● **What the task requires**
Write the lines below out exactly, dropping each picture.

● **Data in this exercise**
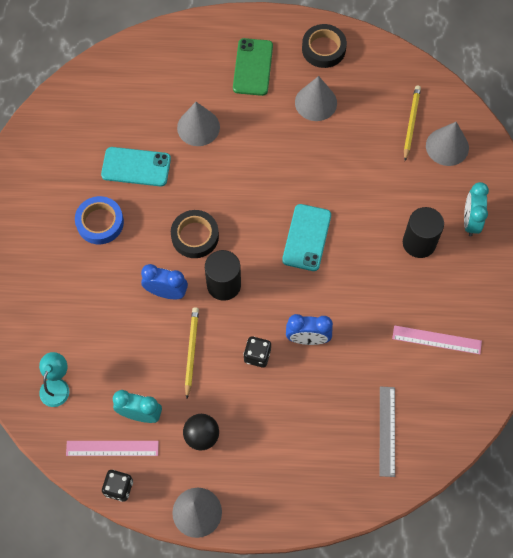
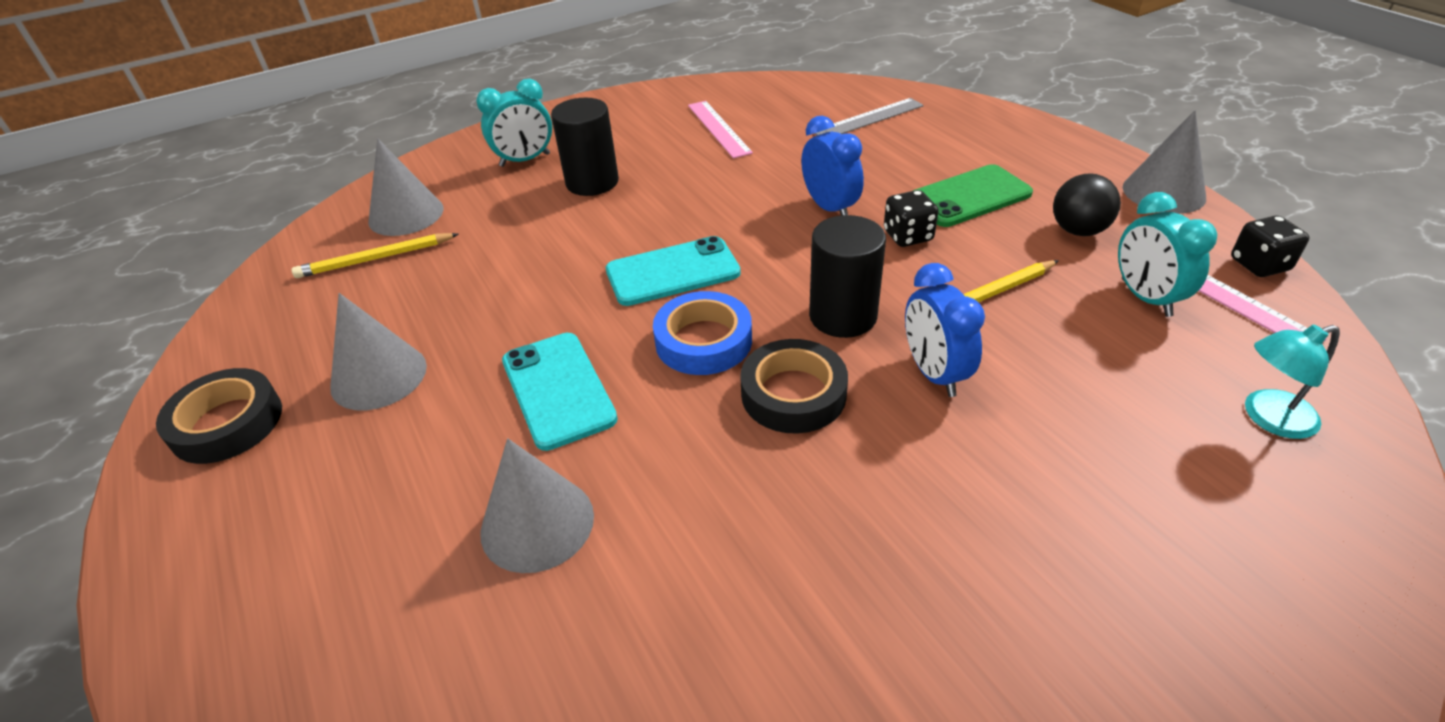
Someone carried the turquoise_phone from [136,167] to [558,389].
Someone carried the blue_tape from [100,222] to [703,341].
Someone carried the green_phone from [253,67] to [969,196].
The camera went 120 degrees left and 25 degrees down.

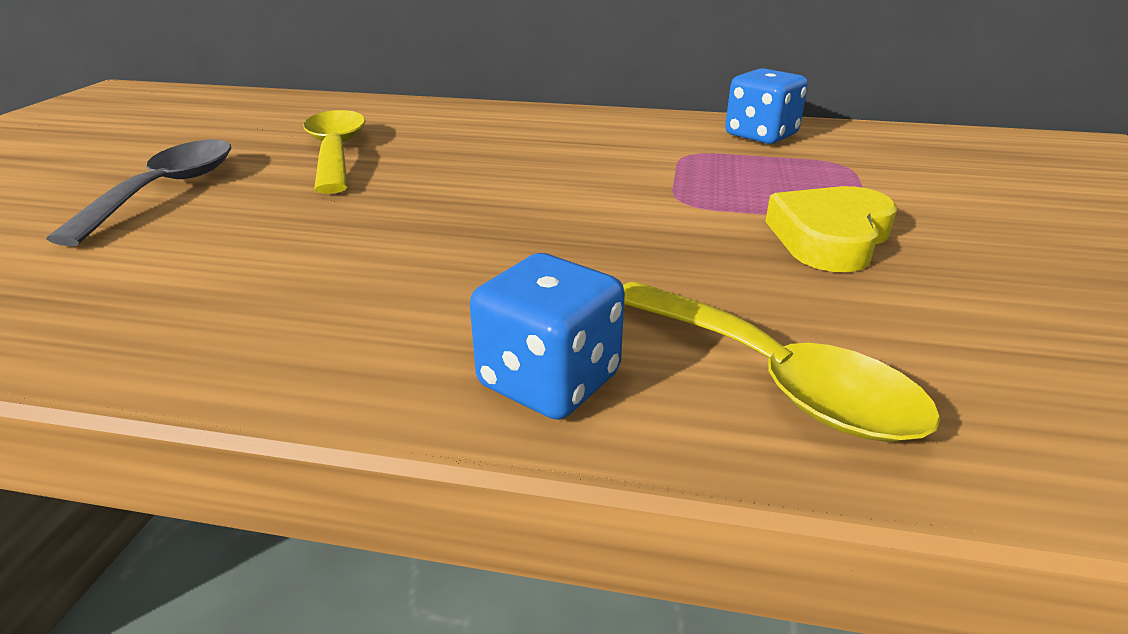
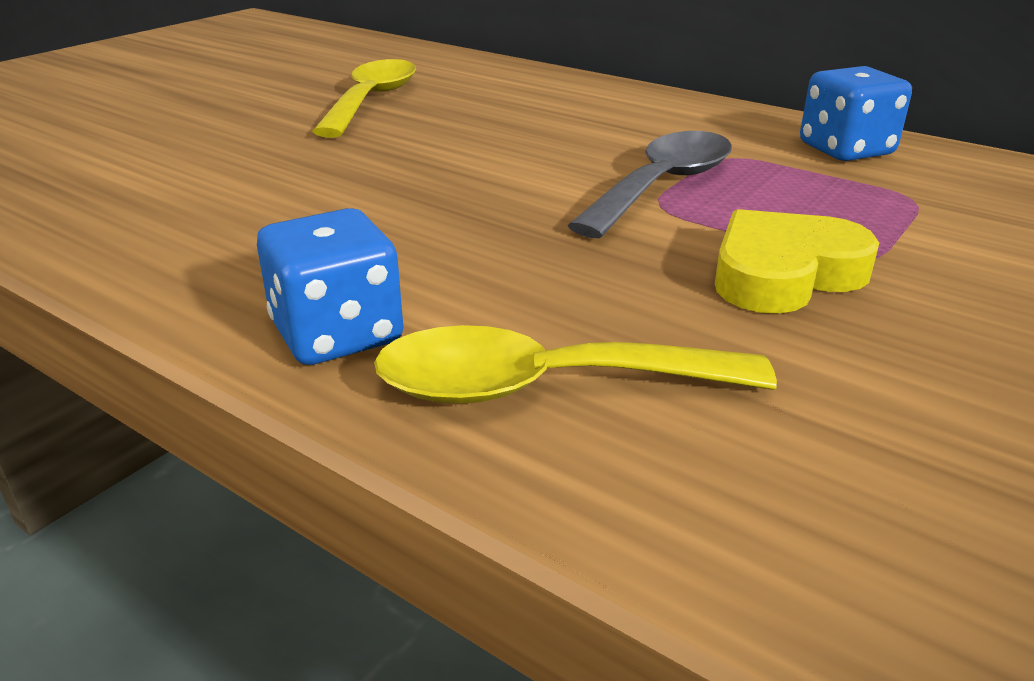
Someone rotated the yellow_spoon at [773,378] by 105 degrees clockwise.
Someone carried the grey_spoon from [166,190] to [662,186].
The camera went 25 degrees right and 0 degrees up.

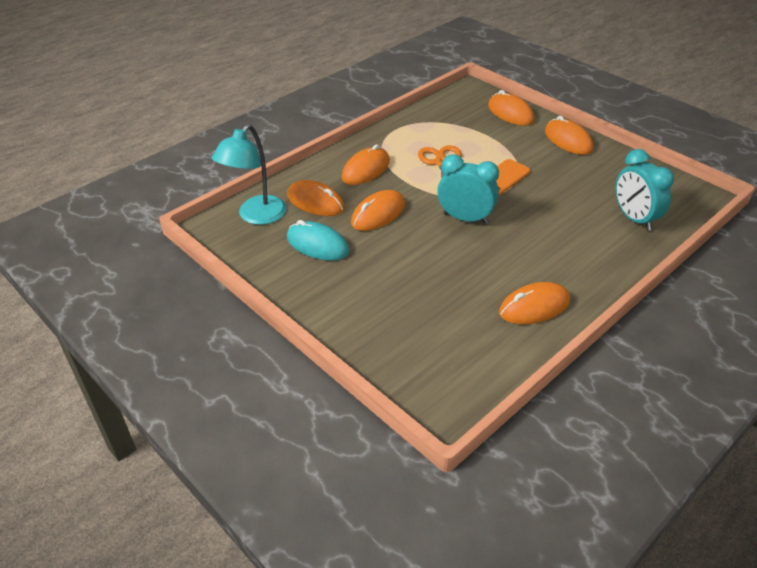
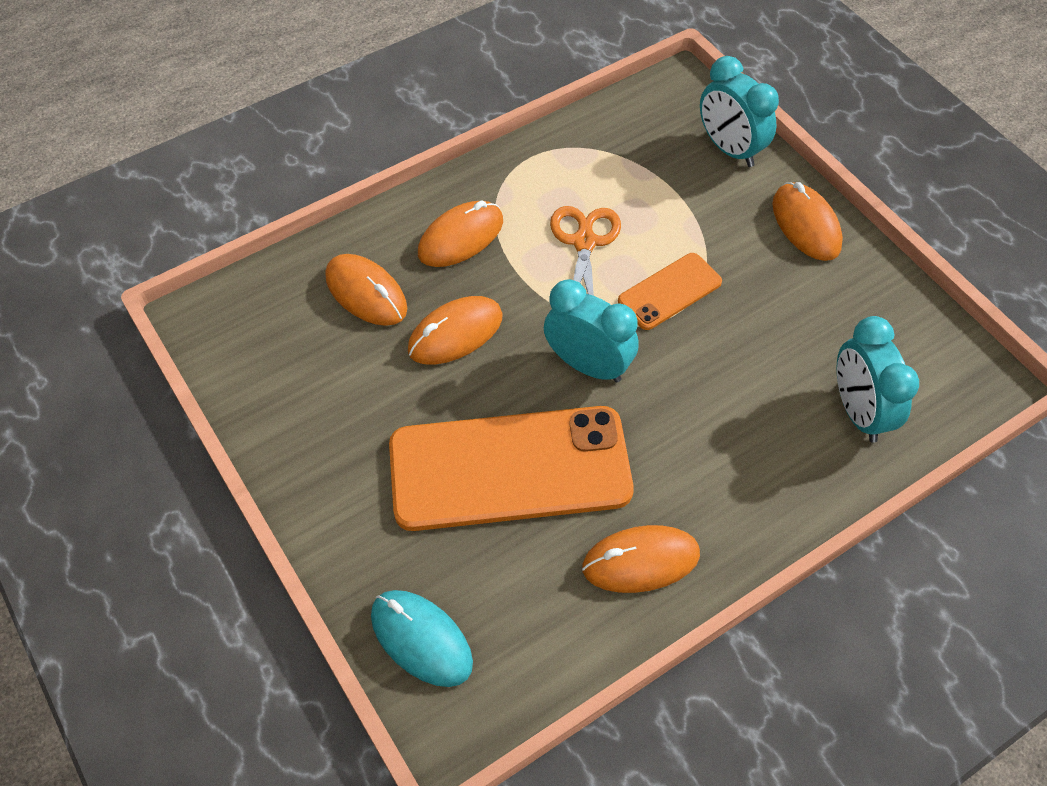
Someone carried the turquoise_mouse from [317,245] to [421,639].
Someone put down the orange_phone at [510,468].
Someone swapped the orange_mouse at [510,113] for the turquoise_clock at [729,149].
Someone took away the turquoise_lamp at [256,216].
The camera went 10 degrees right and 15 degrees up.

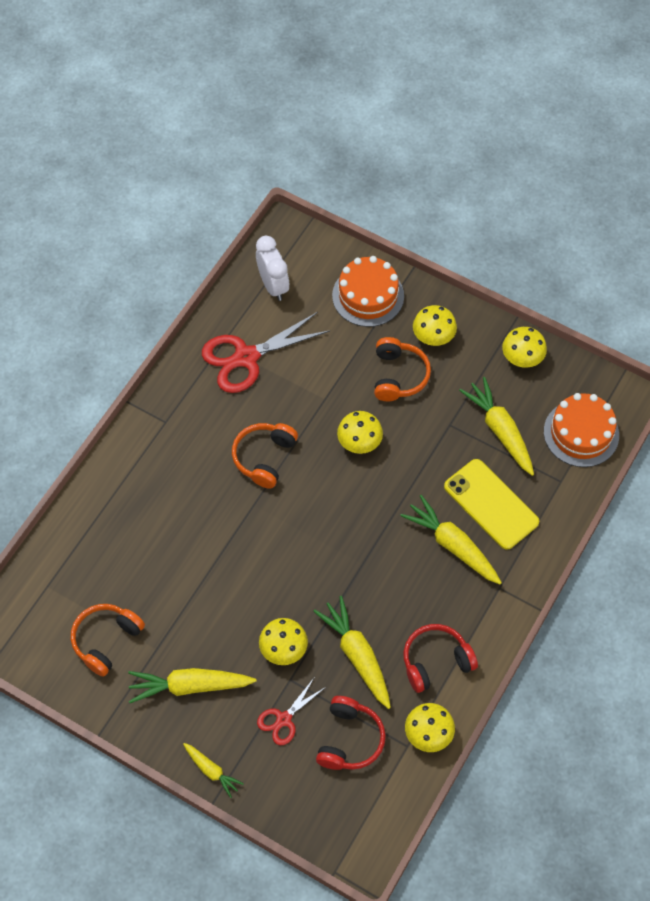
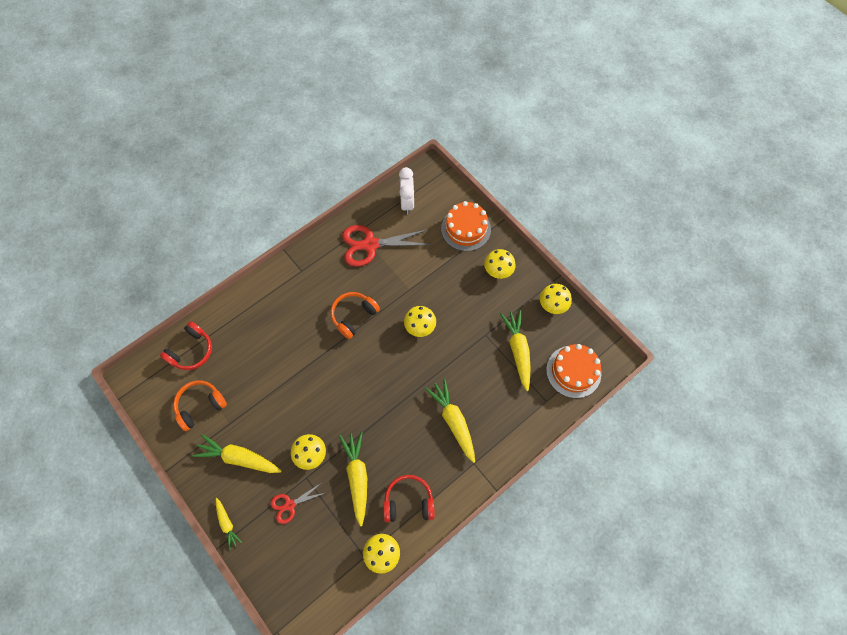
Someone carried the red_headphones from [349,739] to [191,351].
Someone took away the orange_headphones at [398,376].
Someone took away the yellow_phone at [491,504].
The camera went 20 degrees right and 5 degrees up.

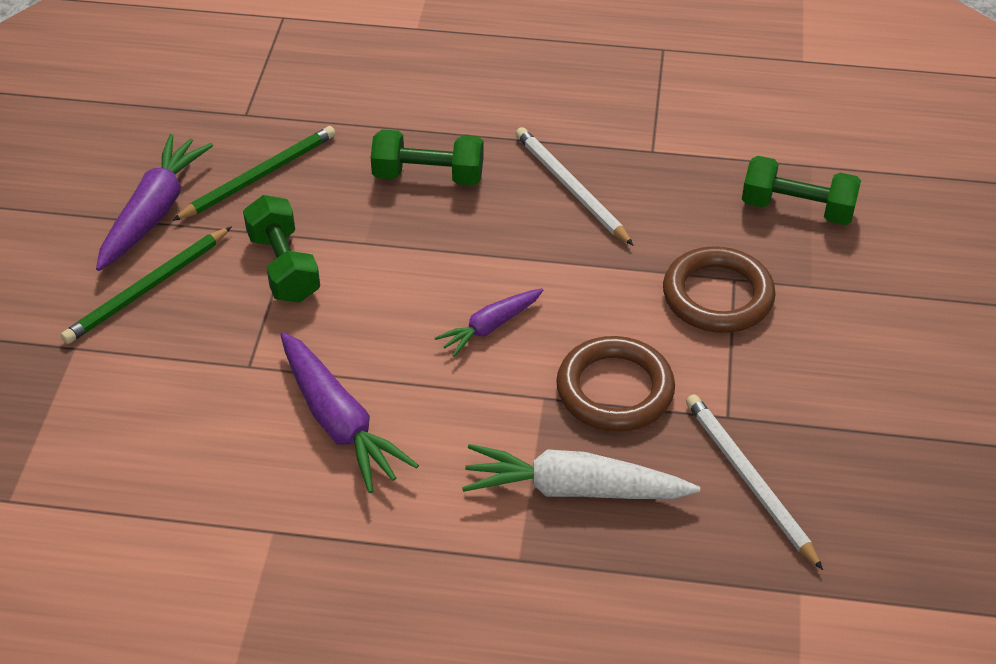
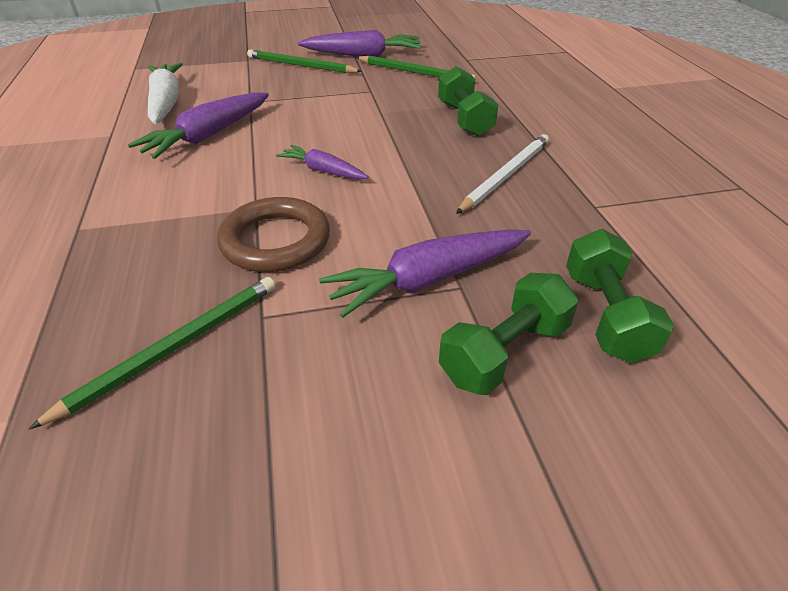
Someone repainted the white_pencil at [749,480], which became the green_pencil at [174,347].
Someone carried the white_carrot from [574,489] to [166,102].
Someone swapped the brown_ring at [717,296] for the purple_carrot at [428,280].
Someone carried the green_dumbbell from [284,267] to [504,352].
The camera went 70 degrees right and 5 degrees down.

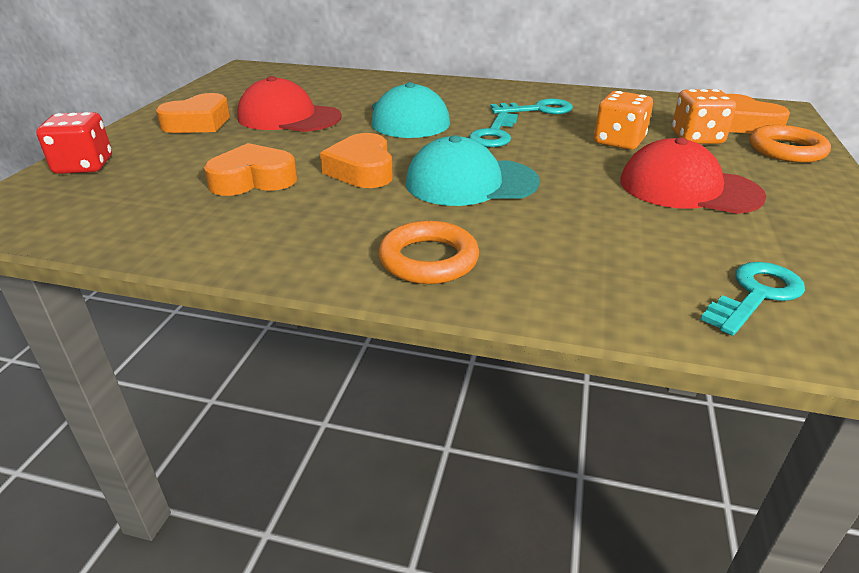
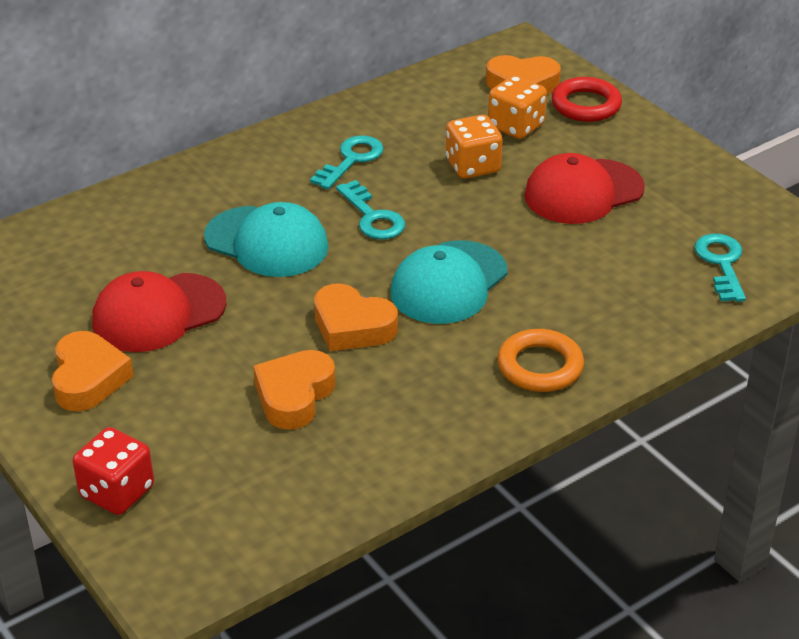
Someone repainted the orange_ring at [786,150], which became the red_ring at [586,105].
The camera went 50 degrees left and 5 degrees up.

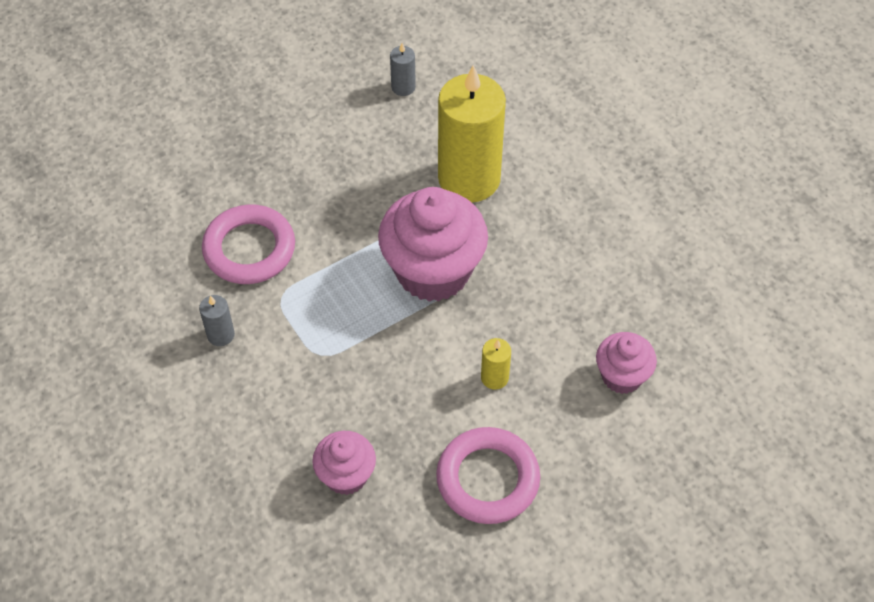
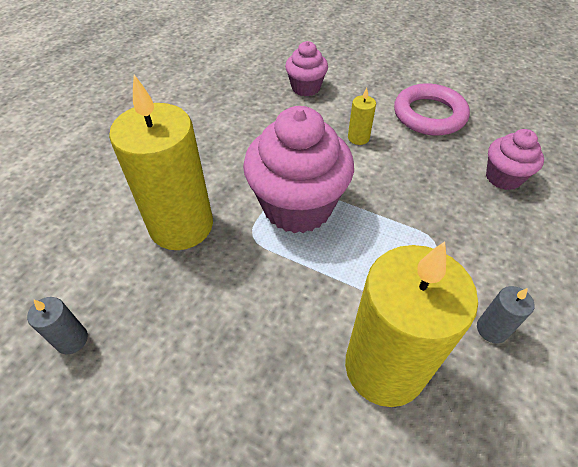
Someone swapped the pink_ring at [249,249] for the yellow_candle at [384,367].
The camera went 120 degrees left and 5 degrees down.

● **Result of this task**
Someone carried the turquoise_phone from [136,167] to [558,389].
Someone carried the blue_tape from [100,222] to [703,341].
Someone carried the green_phone from [253,67] to [969,196].
The camera went 120 degrees left and 25 degrees down.

Someone rotated the yellow_spoon at [773,378] by 105 degrees clockwise.
Someone carried the grey_spoon from [166,190] to [662,186].
The camera went 25 degrees right and 0 degrees up.

Someone carried the turquoise_mouse from [317,245] to [421,639].
Someone put down the orange_phone at [510,468].
Someone swapped the orange_mouse at [510,113] for the turquoise_clock at [729,149].
Someone took away the turquoise_lamp at [256,216].
The camera went 10 degrees right and 15 degrees up.

Someone carried the red_headphones from [349,739] to [191,351].
Someone took away the orange_headphones at [398,376].
Someone took away the yellow_phone at [491,504].
The camera went 20 degrees right and 5 degrees up.

Someone repainted the white_pencil at [749,480], which became the green_pencil at [174,347].
Someone carried the white_carrot from [574,489] to [166,102].
Someone swapped the brown_ring at [717,296] for the purple_carrot at [428,280].
Someone carried the green_dumbbell from [284,267] to [504,352].
The camera went 70 degrees right and 5 degrees down.

Someone repainted the orange_ring at [786,150], which became the red_ring at [586,105].
The camera went 50 degrees left and 5 degrees up.

Someone swapped the pink_ring at [249,249] for the yellow_candle at [384,367].
The camera went 120 degrees left and 5 degrees down.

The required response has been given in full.